• To do: Your answer must be an exact copy of the entries below, with every picture removed.

• Data supplied:

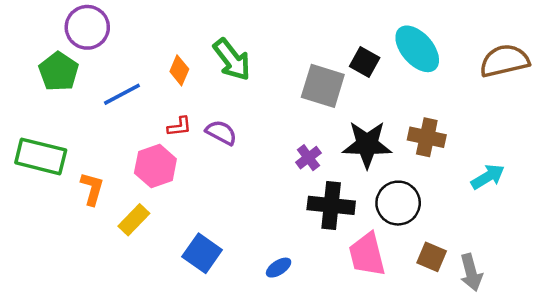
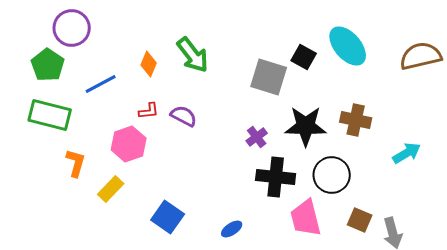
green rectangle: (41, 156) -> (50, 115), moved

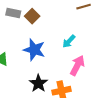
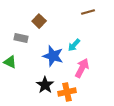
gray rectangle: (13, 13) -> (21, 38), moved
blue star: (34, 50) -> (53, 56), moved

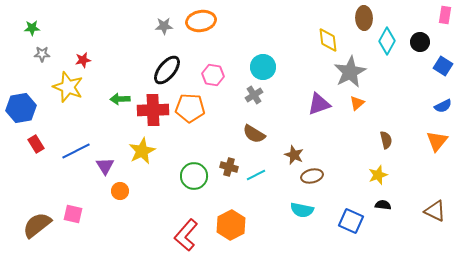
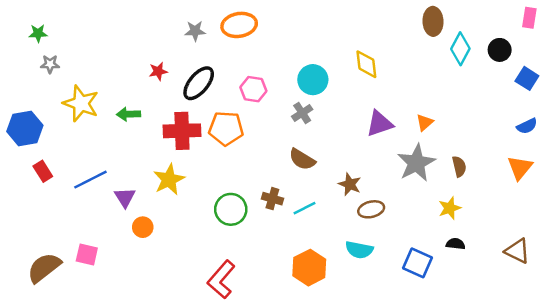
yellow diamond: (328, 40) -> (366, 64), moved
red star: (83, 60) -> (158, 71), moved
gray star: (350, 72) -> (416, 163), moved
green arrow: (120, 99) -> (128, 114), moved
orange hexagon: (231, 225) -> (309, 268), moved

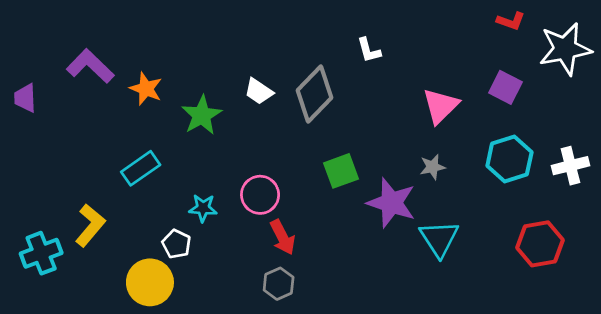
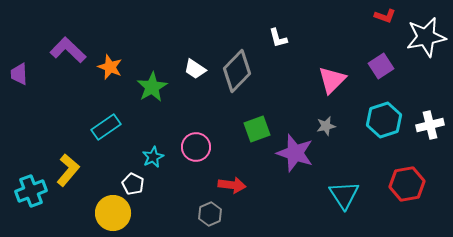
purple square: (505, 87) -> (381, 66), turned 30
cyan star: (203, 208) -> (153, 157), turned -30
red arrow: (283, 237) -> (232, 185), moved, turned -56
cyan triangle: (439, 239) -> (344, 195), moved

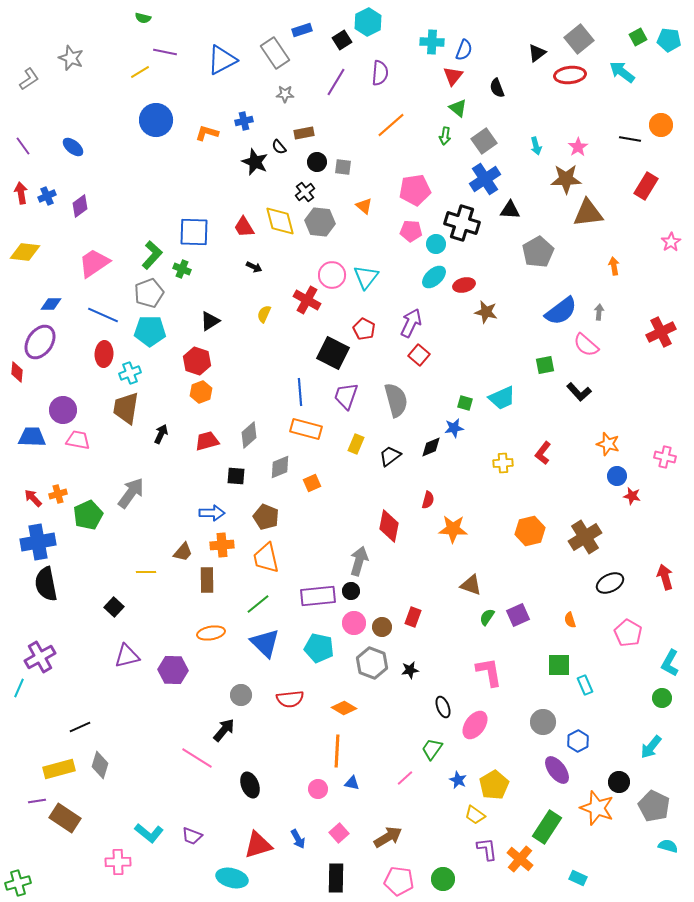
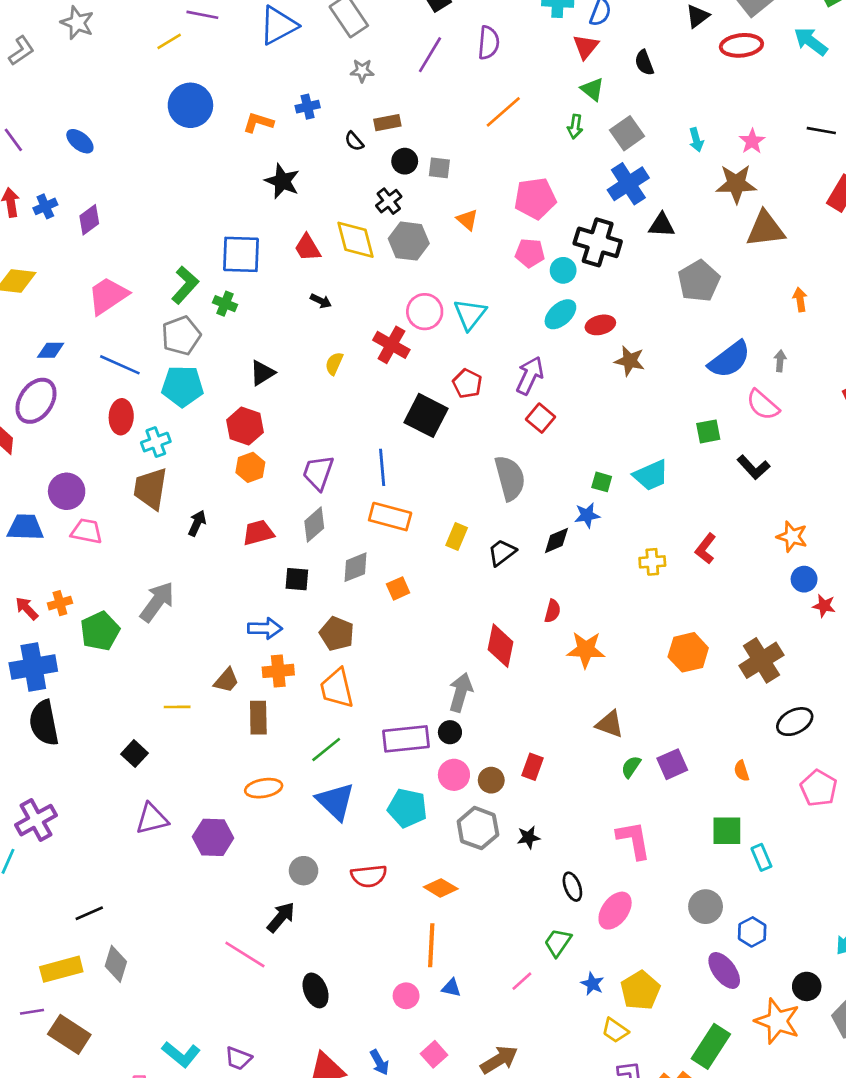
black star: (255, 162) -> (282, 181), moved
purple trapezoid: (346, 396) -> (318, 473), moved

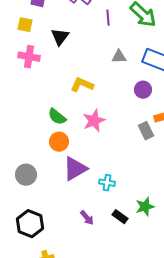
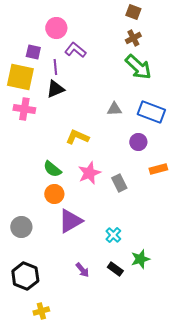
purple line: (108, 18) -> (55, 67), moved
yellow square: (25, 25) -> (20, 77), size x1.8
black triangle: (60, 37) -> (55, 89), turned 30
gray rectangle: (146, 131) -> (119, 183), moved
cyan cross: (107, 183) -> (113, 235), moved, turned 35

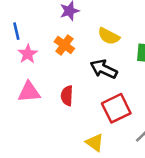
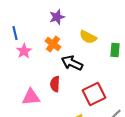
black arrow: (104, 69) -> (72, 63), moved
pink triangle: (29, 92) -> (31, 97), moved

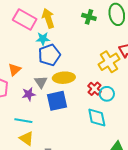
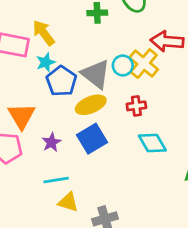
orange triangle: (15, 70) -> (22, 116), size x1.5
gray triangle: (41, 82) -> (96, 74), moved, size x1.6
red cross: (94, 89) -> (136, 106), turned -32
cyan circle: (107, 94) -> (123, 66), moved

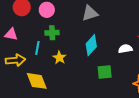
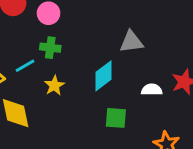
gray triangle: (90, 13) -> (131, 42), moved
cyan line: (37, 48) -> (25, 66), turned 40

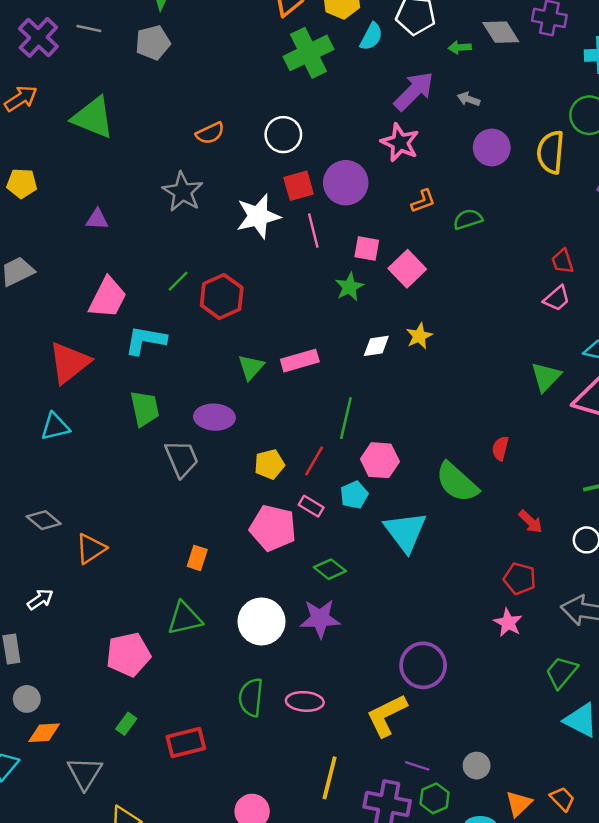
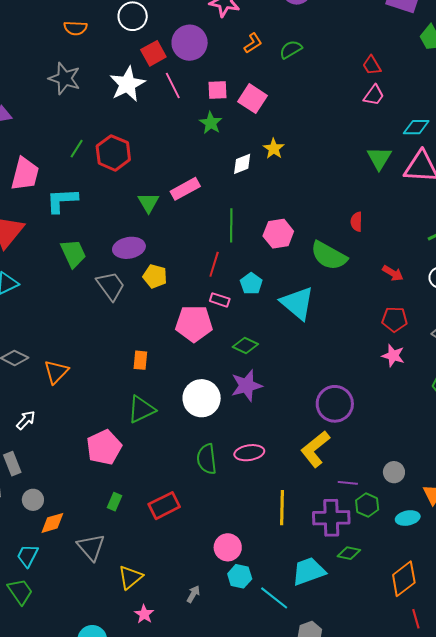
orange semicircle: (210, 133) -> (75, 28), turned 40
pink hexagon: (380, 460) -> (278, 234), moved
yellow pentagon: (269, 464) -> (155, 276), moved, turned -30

• Output of the task:
green rectangle: (41, 156) -> (50, 115), moved

gray rectangle: (13, 13) -> (21, 38), moved
blue star: (34, 50) -> (53, 56), moved

yellow diamond: (328, 40) -> (366, 64), moved
red star: (83, 60) -> (158, 71), moved
gray star: (350, 72) -> (416, 163), moved
green arrow: (120, 99) -> (128, 114), moved
orange hexagon: (231, 225) -> (309, 268), moved

purple square: (505, 87) -> (381, 66), turned 30
cyan star: (203, 208) -> (153, 157), turned -30
red arrow: (283, 237) -> (232, 185), moved, turned -56
cyan triangle: (439, 239) -> (344, 195), moved

black star: (255, 162) -> (282, 181), moved
purple trapezoid: (346, 396) -> (318, 473), moved

purple line: (108, 18) -> (55, 67), moved
yellow square: (25, 25) -> (20, 77), size x1.8
black triangle: (60, 37) -> (55, 89), turned 30
gray rectangle: (146, 131) -> (119, 183), moved
cyan cross: (107, 183) -> (113, 235), moved, turned 35

black arrow: (104, 69) -> (72, 63), moved
pink triangle: (29, 92) -> (31, 97), moved

orange triangle: (15, 70) -> (22, 116), size x1.5
gray triangle: (41, 82) -> (96, 74), moved, size x1.6
red cross: (94, 89) -> (136, 106), turned -32
cyan circle: (107, 94) -> (123, 66), moved

gray triangle: (90, 13) -> (131, 42), moved
cyan line: (37, 48) -> (25, 66), turned 40

orange semicircle: (210, 133) -> (75, 28), turned 40
pink hexagon: (380, 460) -> (278, 234), moved
yellow pentagon: (269, 464) -> (155, 276), moved, turned -30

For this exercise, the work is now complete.